◆ HOW TO COMPLETE THIS TASK ◆
Find all lines in the records that include the word "goblet", and copy them out.

◆ Scene comparison data ◆

======

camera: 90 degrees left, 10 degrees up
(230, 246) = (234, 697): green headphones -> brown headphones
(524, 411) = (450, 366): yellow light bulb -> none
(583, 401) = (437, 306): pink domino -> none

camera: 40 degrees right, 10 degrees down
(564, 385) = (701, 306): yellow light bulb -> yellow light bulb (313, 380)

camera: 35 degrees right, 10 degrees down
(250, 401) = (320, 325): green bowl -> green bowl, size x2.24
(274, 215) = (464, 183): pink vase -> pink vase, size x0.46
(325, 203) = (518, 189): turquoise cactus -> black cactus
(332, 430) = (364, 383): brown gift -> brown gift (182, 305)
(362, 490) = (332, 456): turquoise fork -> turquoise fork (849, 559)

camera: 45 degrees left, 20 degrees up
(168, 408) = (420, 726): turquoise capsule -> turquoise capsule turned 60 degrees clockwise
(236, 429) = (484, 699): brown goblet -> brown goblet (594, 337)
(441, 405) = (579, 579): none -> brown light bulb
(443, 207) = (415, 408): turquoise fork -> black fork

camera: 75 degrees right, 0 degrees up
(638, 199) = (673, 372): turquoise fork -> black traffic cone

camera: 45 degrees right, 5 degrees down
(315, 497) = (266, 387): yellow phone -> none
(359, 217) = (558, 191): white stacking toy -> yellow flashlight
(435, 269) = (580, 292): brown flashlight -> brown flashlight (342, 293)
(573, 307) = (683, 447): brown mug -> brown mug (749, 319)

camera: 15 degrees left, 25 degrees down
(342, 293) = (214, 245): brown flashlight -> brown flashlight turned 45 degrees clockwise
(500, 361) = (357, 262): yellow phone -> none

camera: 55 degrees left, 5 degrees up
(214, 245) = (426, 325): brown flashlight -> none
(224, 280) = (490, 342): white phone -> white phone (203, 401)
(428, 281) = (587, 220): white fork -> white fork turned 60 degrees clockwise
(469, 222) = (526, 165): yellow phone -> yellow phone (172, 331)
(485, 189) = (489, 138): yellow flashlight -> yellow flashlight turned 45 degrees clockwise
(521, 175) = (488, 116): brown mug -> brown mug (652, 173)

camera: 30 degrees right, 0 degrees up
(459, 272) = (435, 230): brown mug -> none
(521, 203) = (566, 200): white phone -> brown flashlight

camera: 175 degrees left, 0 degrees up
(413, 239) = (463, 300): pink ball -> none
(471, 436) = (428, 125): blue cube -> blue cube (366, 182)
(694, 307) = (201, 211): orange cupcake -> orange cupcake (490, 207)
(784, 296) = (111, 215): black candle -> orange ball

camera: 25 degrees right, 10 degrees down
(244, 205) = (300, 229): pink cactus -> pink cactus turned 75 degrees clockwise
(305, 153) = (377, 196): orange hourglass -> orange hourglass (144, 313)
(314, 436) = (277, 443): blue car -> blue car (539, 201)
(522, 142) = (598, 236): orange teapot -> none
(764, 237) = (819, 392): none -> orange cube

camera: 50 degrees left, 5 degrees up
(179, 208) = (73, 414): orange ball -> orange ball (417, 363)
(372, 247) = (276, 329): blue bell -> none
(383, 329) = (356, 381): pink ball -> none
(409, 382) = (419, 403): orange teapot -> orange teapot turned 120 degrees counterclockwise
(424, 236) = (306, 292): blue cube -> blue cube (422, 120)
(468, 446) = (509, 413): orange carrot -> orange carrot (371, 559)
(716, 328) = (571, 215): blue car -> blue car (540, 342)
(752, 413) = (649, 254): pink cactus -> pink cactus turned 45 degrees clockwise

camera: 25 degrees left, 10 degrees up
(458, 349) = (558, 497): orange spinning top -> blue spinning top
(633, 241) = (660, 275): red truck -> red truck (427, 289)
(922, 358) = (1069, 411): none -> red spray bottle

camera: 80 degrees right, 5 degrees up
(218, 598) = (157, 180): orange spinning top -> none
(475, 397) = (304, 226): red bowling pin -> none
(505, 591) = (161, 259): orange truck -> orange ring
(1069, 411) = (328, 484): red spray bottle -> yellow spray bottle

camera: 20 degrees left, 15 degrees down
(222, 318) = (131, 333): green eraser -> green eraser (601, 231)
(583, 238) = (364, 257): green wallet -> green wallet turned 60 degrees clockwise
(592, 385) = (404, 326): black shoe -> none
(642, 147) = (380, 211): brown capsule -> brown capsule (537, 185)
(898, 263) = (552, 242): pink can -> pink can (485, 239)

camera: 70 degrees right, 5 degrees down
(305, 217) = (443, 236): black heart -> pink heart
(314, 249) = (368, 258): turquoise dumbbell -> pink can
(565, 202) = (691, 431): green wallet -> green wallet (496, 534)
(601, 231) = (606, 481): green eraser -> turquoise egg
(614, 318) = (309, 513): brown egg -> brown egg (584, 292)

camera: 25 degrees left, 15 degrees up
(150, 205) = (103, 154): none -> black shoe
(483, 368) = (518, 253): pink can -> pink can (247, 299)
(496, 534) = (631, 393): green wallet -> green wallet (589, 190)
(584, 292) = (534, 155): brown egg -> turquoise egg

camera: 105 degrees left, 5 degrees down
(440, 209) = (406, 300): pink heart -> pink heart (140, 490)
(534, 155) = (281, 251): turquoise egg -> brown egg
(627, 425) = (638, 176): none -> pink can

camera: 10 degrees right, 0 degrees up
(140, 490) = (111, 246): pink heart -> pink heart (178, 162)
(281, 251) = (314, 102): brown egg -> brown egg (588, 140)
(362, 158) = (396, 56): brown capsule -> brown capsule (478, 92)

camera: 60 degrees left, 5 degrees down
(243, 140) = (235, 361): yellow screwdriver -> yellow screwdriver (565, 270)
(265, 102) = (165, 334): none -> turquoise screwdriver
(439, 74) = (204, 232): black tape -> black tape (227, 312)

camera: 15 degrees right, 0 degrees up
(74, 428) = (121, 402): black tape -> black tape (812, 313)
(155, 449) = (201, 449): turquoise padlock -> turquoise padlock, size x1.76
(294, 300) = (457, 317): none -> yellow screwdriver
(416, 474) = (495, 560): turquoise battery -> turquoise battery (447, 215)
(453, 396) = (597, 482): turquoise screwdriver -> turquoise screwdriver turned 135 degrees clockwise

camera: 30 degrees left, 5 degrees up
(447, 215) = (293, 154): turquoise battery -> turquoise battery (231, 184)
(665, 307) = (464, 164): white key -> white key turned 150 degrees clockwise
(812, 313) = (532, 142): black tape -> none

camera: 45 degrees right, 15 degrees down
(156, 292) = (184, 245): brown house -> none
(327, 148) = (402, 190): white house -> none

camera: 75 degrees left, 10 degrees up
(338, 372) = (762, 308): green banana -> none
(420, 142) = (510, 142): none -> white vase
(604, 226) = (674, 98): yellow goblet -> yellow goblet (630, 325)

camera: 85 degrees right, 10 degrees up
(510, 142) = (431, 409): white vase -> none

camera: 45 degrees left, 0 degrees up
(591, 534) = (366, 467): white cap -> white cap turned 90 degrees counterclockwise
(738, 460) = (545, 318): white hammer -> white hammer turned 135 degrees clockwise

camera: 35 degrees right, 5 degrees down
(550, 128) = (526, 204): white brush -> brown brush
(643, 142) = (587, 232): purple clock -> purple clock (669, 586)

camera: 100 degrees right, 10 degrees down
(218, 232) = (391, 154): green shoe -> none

======

◆ REPLY ◆
(236, 429) = (484, 699): brown goblet -> brown goblet (594, 337)
(604, 226) = (674, 98): yellow goblet -> yellow goblet (630, 325)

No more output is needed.